- _What this task involves_:
Quote only the lines from the top of the listing below down to and including the line with "white fork: 1 -> 0".

- _Exercise material_:

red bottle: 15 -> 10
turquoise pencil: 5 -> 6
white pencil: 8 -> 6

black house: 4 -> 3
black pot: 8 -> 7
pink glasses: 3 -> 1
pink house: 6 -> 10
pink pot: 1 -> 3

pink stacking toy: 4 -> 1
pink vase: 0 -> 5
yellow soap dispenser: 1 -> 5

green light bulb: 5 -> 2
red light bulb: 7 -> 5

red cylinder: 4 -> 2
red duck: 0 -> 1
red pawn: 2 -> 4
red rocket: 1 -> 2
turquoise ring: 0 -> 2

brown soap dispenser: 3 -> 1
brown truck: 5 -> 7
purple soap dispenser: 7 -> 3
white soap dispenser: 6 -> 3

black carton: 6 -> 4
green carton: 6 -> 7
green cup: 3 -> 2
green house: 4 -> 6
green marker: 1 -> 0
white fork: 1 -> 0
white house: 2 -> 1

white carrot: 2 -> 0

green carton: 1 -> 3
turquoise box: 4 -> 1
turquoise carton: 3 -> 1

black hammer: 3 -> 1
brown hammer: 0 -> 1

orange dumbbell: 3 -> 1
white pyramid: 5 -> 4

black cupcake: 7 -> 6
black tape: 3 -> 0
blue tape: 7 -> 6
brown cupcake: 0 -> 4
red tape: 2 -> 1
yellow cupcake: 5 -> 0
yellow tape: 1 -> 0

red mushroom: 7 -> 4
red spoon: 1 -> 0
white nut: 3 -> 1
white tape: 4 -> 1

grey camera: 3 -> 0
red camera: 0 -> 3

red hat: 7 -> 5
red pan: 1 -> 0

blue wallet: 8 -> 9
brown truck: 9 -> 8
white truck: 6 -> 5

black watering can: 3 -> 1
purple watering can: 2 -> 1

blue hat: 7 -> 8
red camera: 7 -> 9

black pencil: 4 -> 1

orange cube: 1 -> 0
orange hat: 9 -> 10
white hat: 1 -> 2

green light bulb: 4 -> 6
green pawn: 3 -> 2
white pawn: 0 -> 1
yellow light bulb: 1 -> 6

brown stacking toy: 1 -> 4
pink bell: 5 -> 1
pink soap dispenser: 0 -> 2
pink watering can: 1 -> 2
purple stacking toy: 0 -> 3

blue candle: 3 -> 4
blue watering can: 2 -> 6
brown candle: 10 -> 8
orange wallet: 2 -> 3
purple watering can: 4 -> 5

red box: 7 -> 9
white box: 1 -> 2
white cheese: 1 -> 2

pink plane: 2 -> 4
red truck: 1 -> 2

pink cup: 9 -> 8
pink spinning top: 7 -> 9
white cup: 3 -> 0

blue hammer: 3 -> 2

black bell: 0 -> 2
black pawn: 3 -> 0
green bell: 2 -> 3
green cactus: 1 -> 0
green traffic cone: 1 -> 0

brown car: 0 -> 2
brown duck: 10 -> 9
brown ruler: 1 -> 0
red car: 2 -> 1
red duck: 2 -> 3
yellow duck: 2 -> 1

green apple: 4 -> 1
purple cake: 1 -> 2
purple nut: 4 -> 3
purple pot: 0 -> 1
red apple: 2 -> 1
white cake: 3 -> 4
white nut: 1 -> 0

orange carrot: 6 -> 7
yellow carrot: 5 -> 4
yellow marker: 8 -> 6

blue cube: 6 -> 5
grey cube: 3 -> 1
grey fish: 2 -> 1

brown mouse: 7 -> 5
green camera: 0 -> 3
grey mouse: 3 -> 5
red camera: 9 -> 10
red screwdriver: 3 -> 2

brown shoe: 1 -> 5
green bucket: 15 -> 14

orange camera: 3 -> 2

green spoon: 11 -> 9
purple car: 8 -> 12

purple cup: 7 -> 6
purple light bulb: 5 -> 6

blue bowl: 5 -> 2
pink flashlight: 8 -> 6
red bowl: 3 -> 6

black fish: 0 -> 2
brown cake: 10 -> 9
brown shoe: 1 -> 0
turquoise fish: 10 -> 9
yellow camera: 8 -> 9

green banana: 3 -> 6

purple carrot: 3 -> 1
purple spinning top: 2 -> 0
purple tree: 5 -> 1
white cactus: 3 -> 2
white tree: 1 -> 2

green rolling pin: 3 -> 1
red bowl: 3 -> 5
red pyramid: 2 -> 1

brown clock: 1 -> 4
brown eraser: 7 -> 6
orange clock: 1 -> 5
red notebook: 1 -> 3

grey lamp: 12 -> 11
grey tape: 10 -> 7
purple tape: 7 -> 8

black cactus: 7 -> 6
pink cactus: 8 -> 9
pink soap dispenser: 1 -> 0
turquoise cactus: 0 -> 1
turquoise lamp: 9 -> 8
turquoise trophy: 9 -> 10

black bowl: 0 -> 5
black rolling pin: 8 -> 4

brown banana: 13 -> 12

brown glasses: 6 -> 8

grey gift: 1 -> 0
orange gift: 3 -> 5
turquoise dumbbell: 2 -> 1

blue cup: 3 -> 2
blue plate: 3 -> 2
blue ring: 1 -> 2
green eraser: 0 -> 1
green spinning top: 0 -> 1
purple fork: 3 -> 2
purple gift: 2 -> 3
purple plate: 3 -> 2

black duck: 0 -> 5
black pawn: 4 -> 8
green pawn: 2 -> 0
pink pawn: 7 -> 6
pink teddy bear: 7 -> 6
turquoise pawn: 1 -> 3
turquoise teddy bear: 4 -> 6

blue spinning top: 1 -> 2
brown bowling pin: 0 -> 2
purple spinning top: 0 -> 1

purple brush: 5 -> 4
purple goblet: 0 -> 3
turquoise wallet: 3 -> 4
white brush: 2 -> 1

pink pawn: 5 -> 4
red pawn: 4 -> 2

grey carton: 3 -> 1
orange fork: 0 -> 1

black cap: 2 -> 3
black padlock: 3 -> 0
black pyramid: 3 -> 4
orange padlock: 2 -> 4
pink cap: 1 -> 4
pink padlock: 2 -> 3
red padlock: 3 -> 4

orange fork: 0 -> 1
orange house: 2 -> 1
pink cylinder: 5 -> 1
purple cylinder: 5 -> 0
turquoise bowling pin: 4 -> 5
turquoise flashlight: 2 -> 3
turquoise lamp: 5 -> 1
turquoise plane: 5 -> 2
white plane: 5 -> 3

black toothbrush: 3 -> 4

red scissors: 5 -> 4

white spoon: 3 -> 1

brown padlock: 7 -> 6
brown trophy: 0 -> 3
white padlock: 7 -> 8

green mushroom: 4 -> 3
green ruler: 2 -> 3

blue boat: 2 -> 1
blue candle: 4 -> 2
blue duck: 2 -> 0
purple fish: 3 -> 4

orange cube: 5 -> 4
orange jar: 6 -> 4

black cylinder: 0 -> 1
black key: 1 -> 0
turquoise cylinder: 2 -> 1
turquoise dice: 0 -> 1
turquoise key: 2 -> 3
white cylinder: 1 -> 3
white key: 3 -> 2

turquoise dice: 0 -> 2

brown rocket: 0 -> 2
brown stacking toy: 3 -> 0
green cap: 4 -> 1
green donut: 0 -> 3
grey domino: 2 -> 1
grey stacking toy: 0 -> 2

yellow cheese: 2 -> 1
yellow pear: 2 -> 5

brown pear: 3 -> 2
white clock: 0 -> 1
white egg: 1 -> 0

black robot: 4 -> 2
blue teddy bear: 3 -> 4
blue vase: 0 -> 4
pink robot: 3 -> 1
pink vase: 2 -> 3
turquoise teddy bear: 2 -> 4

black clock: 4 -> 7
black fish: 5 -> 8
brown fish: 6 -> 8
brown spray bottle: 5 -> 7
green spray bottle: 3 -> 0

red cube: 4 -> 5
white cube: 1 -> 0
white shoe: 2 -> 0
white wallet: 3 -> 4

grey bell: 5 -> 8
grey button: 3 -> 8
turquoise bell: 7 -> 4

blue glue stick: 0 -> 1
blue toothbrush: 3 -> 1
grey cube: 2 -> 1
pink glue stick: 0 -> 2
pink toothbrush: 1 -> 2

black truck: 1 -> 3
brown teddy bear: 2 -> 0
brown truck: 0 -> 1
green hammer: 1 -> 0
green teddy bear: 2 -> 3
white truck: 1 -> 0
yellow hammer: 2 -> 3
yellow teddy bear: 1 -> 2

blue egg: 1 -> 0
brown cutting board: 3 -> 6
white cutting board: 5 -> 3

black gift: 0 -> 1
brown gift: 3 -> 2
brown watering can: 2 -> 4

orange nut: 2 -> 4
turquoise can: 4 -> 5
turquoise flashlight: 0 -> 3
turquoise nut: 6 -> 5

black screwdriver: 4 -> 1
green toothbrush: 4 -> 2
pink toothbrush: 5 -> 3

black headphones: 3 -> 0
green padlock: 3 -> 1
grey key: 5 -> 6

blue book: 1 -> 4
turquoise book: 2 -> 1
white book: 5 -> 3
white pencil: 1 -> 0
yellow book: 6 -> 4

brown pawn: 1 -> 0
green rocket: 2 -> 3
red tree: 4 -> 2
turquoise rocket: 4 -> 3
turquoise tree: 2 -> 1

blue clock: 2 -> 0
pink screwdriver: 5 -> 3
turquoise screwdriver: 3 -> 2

- _Expected output_:
red bottle: 15 -> 10
turquoise pencil: 5 -> 6
white pencil: 8 -> 6

black house: 4 -> 3
black pot: 8 -> 7
pink glasses: 3 -> 1
pink house: 6 -> 10
pink pot: 1 -> 3

pink stacking toy: 4 -> 1
pink vase: 0 -> 5
yellow soap dispenser: 1 -> 5

green light bulb: 5 -> 2
red light bulb: 7 -> 5

red cylinder: 4 -> 2
red duck: 0 -> 1
red pawn: 2 -> 4
red rocket: 1 -> 2
turquoise ring: 0 -> 2

brown soap dispenser: 3 -> 1
brown truck: 5 -> 7
purple soap dispenser: 7 -> 3
white soap dispenser: 6 -> 3

black carton: 6 -> 4
green carton: 6 -> 7
green cup: 3 -> 2
green house: 4 -> 6
green marker: 1 -> 0
white fork: 1 -> 0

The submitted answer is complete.